» **Required action**: Emit all the data exactly as provided.

Object state comparisons
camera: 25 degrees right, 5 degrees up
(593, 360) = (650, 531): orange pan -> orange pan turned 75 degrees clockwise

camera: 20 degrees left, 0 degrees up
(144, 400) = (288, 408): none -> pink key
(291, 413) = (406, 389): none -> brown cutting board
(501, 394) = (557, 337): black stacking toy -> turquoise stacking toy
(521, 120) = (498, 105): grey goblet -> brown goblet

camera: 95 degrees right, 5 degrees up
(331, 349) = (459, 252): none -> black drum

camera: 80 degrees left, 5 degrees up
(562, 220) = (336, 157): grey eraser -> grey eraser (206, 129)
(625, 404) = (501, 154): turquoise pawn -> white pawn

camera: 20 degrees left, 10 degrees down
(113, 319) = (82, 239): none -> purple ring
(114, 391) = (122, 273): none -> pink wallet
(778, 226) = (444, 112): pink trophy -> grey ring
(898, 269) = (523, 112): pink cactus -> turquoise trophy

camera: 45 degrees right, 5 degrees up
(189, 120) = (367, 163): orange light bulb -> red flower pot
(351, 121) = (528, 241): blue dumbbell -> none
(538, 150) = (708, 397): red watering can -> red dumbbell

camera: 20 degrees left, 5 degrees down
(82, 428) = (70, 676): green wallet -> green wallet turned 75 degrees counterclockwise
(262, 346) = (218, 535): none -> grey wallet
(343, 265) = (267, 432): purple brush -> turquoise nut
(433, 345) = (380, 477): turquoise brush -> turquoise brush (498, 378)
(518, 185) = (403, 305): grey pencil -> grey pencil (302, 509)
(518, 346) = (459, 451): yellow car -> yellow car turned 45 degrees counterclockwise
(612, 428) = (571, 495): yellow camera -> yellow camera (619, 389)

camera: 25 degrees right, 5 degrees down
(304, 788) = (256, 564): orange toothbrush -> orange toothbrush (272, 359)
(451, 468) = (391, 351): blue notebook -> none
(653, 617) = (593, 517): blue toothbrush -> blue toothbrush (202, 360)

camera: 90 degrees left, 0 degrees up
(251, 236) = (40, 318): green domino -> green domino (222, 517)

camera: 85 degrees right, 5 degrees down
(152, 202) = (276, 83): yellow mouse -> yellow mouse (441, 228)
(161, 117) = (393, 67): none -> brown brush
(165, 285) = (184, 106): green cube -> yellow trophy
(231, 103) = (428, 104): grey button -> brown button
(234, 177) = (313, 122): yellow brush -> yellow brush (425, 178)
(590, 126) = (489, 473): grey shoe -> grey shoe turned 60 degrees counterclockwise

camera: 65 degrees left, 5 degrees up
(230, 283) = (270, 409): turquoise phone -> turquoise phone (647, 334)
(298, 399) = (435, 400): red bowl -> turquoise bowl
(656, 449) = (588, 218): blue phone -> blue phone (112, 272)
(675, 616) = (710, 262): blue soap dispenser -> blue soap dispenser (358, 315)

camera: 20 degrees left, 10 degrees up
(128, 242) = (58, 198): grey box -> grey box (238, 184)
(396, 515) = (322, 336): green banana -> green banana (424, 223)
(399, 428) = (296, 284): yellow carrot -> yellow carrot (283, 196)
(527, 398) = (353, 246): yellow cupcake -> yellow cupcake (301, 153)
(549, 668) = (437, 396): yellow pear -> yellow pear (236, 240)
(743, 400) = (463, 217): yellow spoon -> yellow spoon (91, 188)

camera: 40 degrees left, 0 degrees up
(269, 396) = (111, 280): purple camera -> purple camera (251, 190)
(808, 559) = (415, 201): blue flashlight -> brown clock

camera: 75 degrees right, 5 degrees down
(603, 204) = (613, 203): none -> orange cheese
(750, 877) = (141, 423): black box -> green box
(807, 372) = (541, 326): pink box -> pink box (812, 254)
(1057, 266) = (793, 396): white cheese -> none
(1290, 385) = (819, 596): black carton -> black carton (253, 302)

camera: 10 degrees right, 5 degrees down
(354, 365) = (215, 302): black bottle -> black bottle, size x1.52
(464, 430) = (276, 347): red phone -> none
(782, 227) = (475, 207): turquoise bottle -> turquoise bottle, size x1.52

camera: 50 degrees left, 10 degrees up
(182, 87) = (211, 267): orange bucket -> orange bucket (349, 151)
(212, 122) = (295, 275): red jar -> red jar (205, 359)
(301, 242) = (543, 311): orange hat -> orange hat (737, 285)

» **Solution to the problem**:
camera: 25 degrees right, 5 degrees up
(593, 360) = (650, 531): orange pan -> orange pan turned 75 degrees clockwise

camera: 20 degrees left, 0 degrees up
(144, 400) = (288, 408): none -> pink key
(291, 413) = (406, 389): none -> brown cutting board
(501, 394) = (557, 337): black stacking toy -> turquoise stacking toy
(521, 120) = (498, 105): grey goblet -> brown goblet

camera: 95 degrees right, 5 degrees up
(331, 349) = (459, 252): none -> black drum

camera: 80 degrees left, 5 degrees up
(562, 220) = (336, 157): grey eraser -> grey eraser (206, 129)
(625, 404) = (501, 154): turquoise pawn -> white pawn

camera: 20 degrees left, 10 degrees down
(113, 319) = (82, 239): none -> purple ring
(114, 391) = (122, 273): none -> pink wallet
(778, 226) = (444, 112): pink trophy -> grey ring
(898, 269) = (523, 112): pink cactus -> turquoise trophy

camera: 45 degrees right, 5 degrees up
(189, 120) = (367, 163): orange light bulb -> red flower pot
(351, 121) = (528, 241): blue dumbbell -> none
(538, 150) = (708, 397): red watering can -> red dumbbell

camera: 20 degrees left, 5 degrees down
(82, 428) = (70, 676): green wallet -> green wallet turned 75 degrees counterclockwise
(262, 346) = (218, 535): none -> grey wallet
(343, 265) = (267, 432): purple brush -> turquoise nut
(433, 345) = (380, 477): turquoise brush -> turquoise brush (498, 378)
(518, 185) = (403, 305): grey pencil -> grey pencil (302, 509)
(518, 346) = (459, 451): yellow car -> yellow car turned 45 degrees counterclockwise
(612, 428) = (571, 495): yellow camera -> yellow camera (619, 389)

camera: 25 degrees right, 5 degrees down
(304, 788) = (256, 564): orange toothbrush -> orange toothbrush (272, 359)
(451, 468) = (391, 351): blue notebook -> none
(653, 617) = (593, 517): blue toothbrush -> blue toothbrush (202, 360)

camera: 90 degrees left, 0 degrees up
(251, 236) = (40, 318): green domino -> green domino (222, 517)

camera: 85 degrees right, 5 degrees down
(152, 202) = (276, 83): yellow mouse -> yellow mouse (441, 228)
(161, 117) = (393, 67): none -> brown brush
(165, 285) = (184, 106): green cube -> yellow trophy
(231, 103) = (428, 104): grey button -> brown button
(234, 177) = (313, 122): yellow brush -> yellow brush (425, 178)
(590, 126) = (489, 473): grey shoe -> grey shoe turned 60 degrees counterclockwise

camera: 65 degrees left, 5 degrees up
(230, 283) = (270, 409): turquoise phone -> turquoise phone (647, 334)
(298, 399) = (435, 400): red bowl -> turquoise bowl
(656, 449) = (588, 218): blue phone -> blue phone (112, 272)
(675, 616) = (710, 262): blue soap dispenser -> blue soap dispenser (358, 315)

camera: 20 degrees left, 10 degrees up
(128, 242) = (58, 198): grey box -> grey box (238, 184)
(396, 515) = (322, 336): green banana -> green banana (424, 223)
(399, 428) = (296, 284): yellow carrot -> yellow carrot (283, 196)
(527, 398) = (353, 246): yellow cupcake -> yellow cupcake (301, 153)
(549, 668) = (437, 396): yellow pear -> yellow pear (236, 240)
(743, 400) = (463, 217): yellow spoon -> yellow spoon (91, 188)

camera: 40 degrees left, 0 degrees up
(269, 396) = (111, 280): purple camera -> purple camera (251, 190)
(808, 559) = (415, 201): blue flashlight -> brown clock

camera: 75 degrees right, 5 degrees down
(603, 204) = (613, 203): none -> orange cheese
(750, 877) = (141, 423): black box -> green box
(807, 372) = (541, 326): pink box -> pink box (812, 254)
(1057, 266) = (793, 396): white cheese -> none
(1290, 385) = (819, 596): black carton -> black carton (253, 302)

camera: 10 degrees right, 5 degrees down
(354, 365) = (215, 302): black bottle -> black bottle, size x1.52
(464, 430) = (276, 347): red phone -> none
(782, 227) = (475, 207): turquoise bottle -> turquoise bottle, size x1.52

camera: 50 degrees left, 10 degrees up
(182, 87) = (211, 267): orange bucket -> orange bucket (349, 151)
(212, 122) = (295, 275): red jar -> red jar (205, 359)
(301, 242) = (543, 311): orange hat -> orange hat (737, 285)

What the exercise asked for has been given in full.